*** Supplied records Section Begins ***

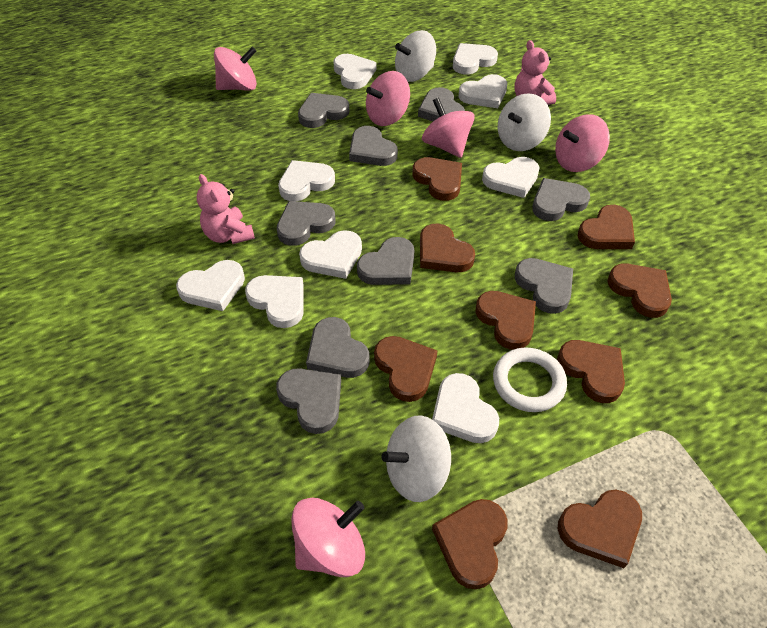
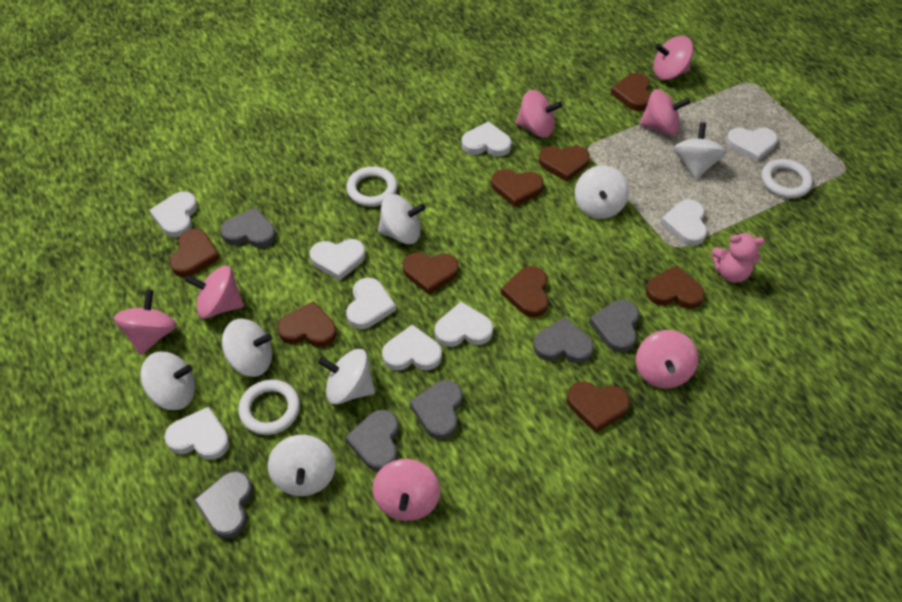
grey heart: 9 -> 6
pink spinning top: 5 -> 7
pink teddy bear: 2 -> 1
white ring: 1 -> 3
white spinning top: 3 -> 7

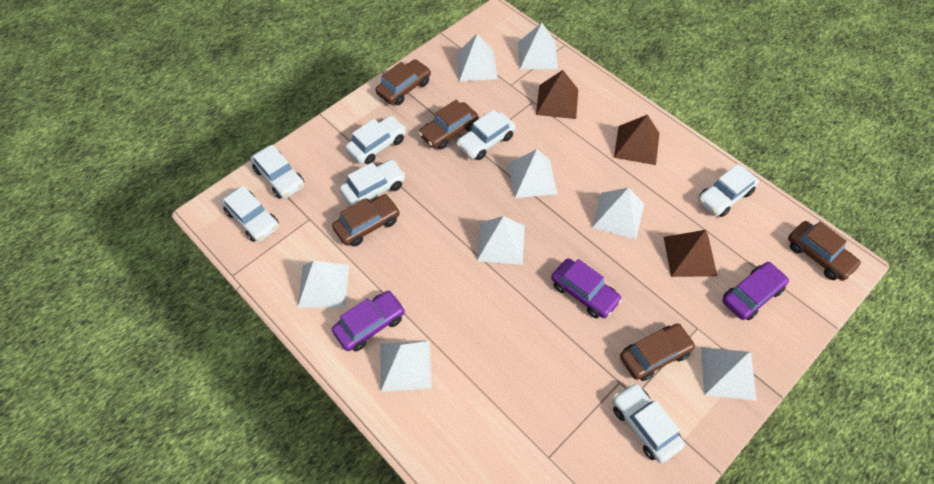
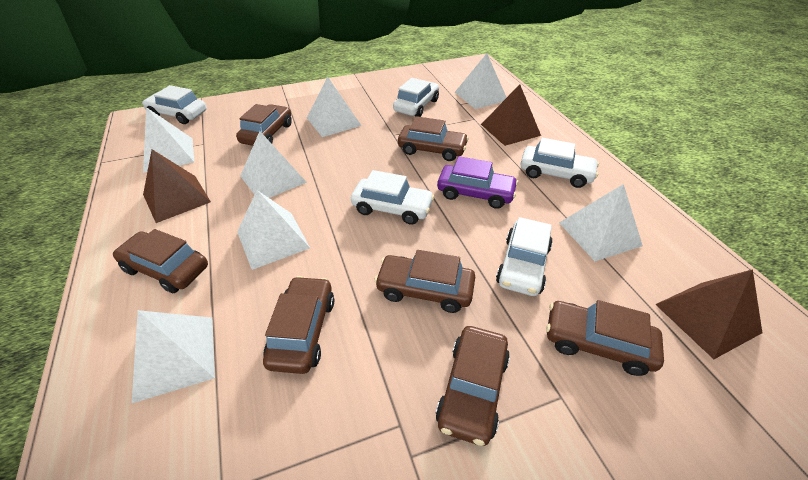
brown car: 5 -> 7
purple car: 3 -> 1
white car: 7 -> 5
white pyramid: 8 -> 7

*** Supplied records Section Ends ***
*** Supplied records Section Begins ***

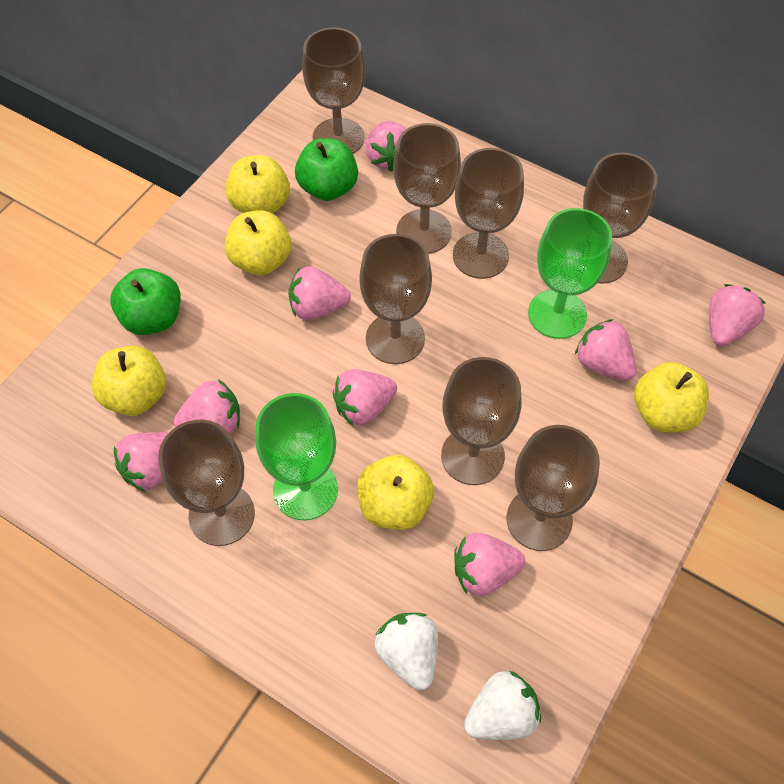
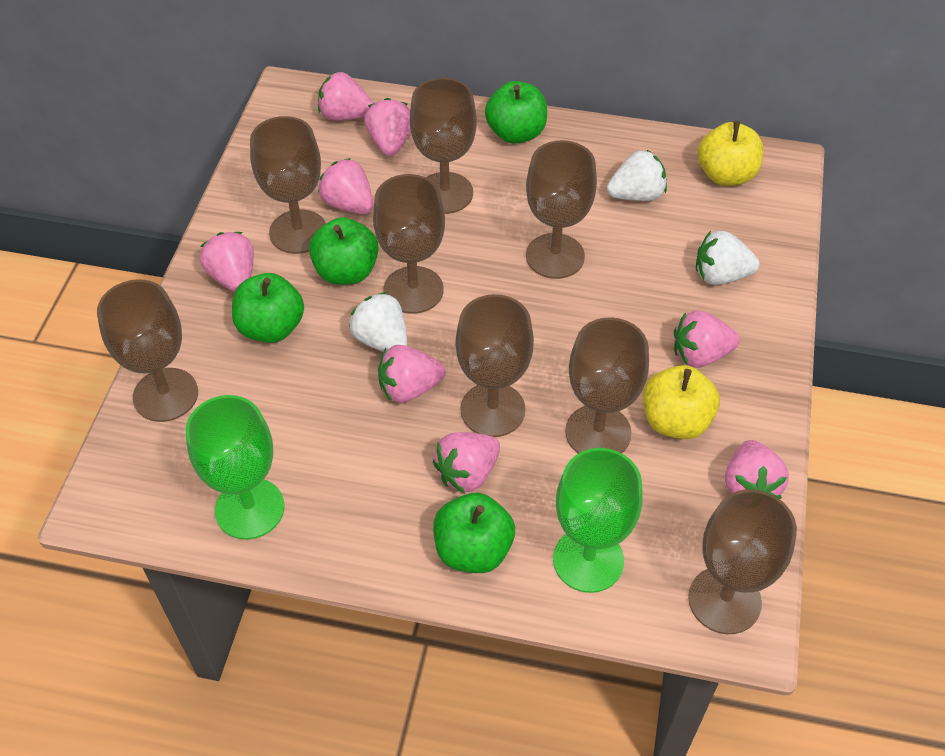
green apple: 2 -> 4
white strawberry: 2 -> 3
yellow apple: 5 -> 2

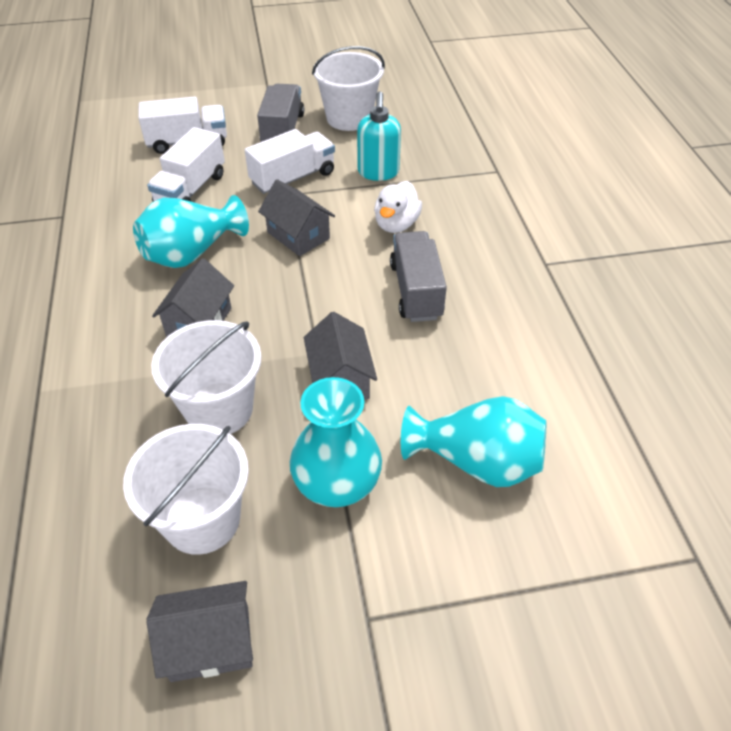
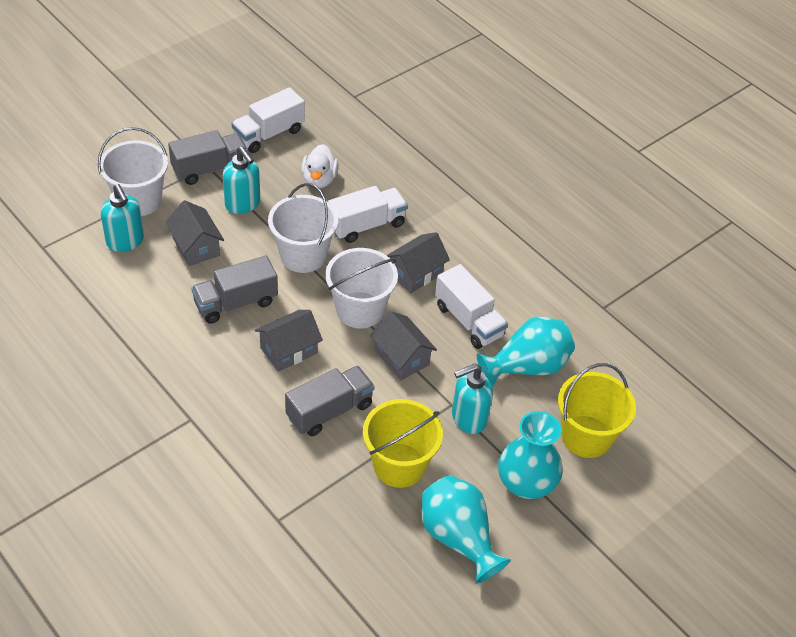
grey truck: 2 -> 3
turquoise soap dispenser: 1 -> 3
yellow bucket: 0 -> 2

*** Supplied records Section Ends ***
*** Supplied records Section Begins ***

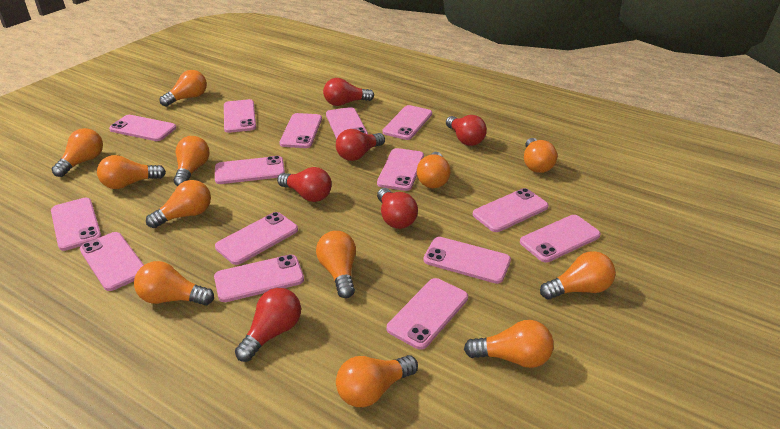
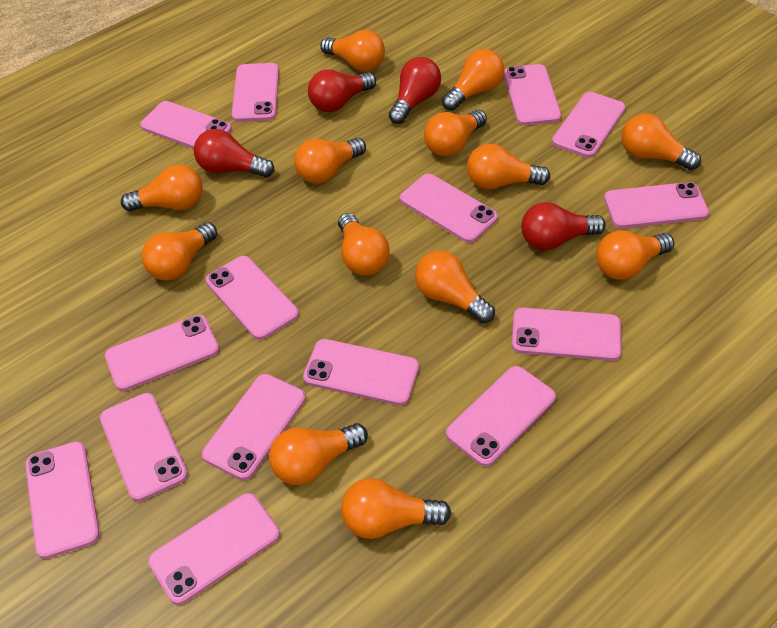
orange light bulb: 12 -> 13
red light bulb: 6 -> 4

*** Supplied records Section Ends ***

**Your instructions:**
Although pictures appear among the records above, write out exactly only the lines from the one that has "grey heart: 9 -> 6" through the one that has "white pyramid: 8 -> 7", and leave the pictures out.

**Result of this exercise:**
grey heart: 9 -> 6
pink spinning top: 5 -> 7
pink teddy bear: 2 -> 1
white ring: 1 -> 3
white spinning top: 3 -> 7

brown car: 5 -> 7
purple car: 3 -> 1
white car: 7 -> 5
white pyramid: 8 -> 7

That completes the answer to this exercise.